- [Problem details]
Below are the records; count how many of their lines hold the string "orange" and give the number alone.

════════

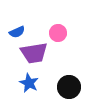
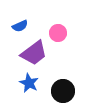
blue semicircle: moved 3 px right, 6 px up
purple trapezoid: rotated 28 degrees counterclockwise
black circle: moved 6 px left, 4 px down
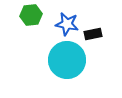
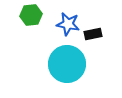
blue star: moved 1 px right
cyan circle: moved 4 px down
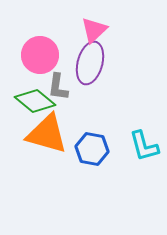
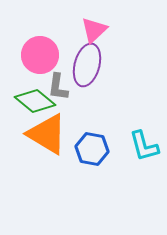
purple ellipse: moved 3 px left, 2 px down
orange triangle: rotated 15 degrees clockwise
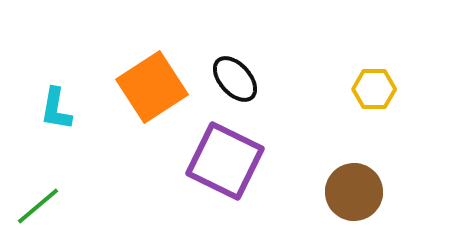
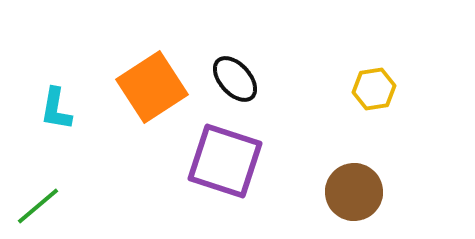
yellow hexagon: rotated 9 degrees counterclockwise
purple square: rotated 8 degrees counterclockwise
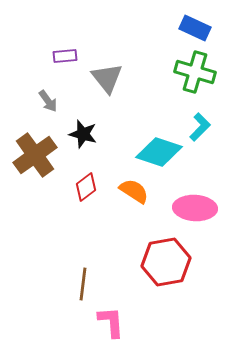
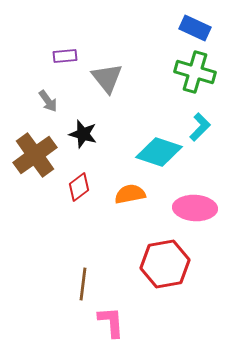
red diamond: moved 7 px left
orange semicircle: moved 4 px left, 3 px down; rotated 44 degrees counterclockwise
red hexagon: moved 1 px left, 2 px down
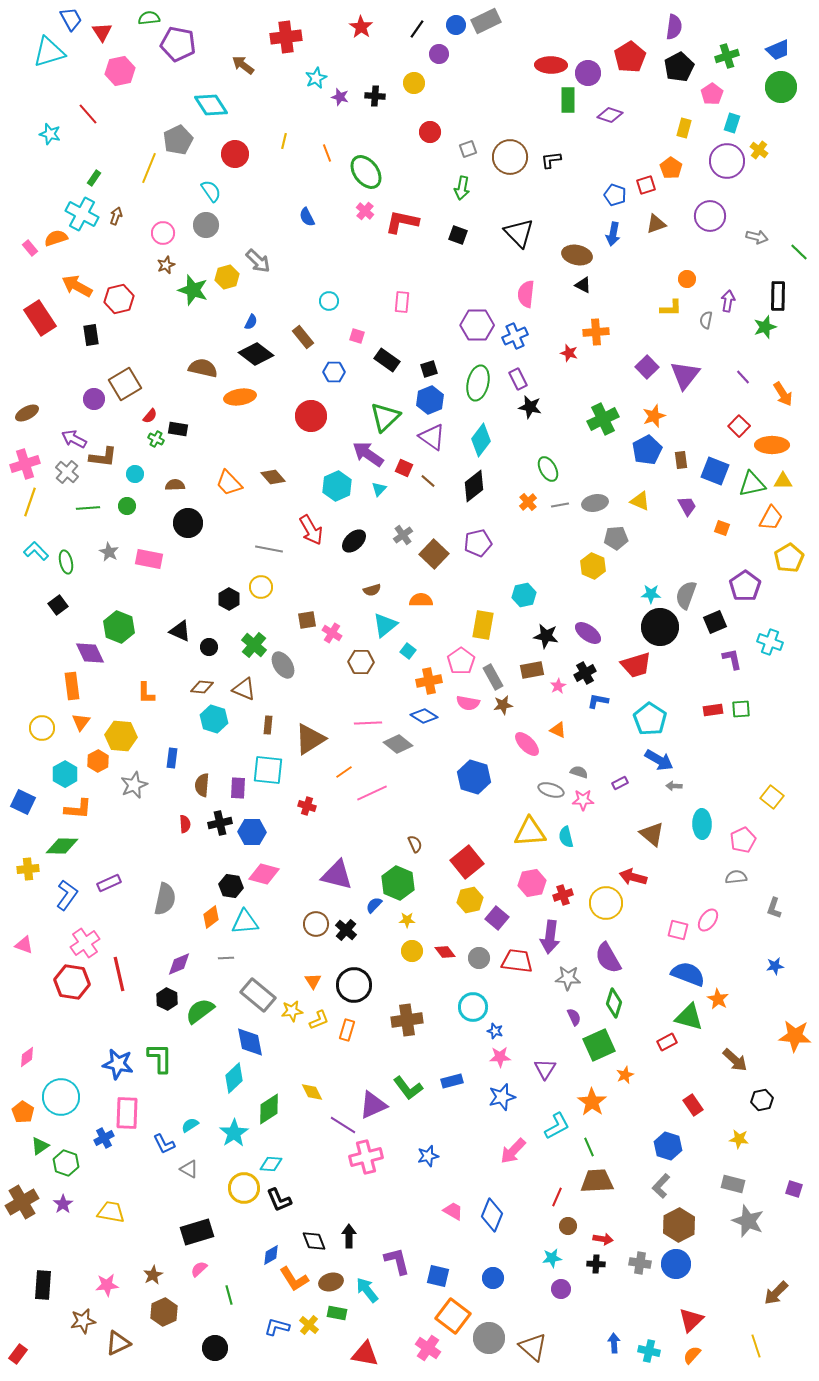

════════

- [Response to this task]
2